• **Work instruction**
Which lines of the entries below run from the one holding "grey 1x2 plate [360,333,437,380]" to the one holding "purple 1x1 plate", inclusive? Set down exactly those lines and no others.

• **Supplied entries**

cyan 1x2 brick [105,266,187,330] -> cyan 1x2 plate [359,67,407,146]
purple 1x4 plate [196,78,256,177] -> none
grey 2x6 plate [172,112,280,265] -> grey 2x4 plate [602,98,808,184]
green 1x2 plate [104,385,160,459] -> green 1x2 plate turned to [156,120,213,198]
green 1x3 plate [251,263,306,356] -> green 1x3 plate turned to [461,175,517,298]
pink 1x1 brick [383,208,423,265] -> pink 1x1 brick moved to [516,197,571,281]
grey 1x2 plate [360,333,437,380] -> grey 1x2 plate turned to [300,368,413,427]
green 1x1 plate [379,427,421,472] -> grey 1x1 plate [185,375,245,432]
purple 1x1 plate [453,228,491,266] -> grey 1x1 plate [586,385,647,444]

==

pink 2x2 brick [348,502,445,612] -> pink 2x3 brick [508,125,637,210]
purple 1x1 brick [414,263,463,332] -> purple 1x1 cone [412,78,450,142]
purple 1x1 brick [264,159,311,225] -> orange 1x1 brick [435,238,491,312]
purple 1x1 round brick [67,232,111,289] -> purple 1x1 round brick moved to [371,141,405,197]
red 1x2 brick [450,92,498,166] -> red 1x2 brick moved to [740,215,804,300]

---

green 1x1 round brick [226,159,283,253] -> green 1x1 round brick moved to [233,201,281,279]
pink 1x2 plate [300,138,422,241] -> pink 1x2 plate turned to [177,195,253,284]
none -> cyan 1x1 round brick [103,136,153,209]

• **Solution**
grey 1x2 plate [360,333,437,380] -> grey 1x2 plate turned to [300,368,413,427]
green 1x1 plate [379,427,421,472] -> grey 1x1 plate [185,375,245,432]
purple 1x1 plate [453,228,491,266] -> grey 1x1 plate [586,385,647,444]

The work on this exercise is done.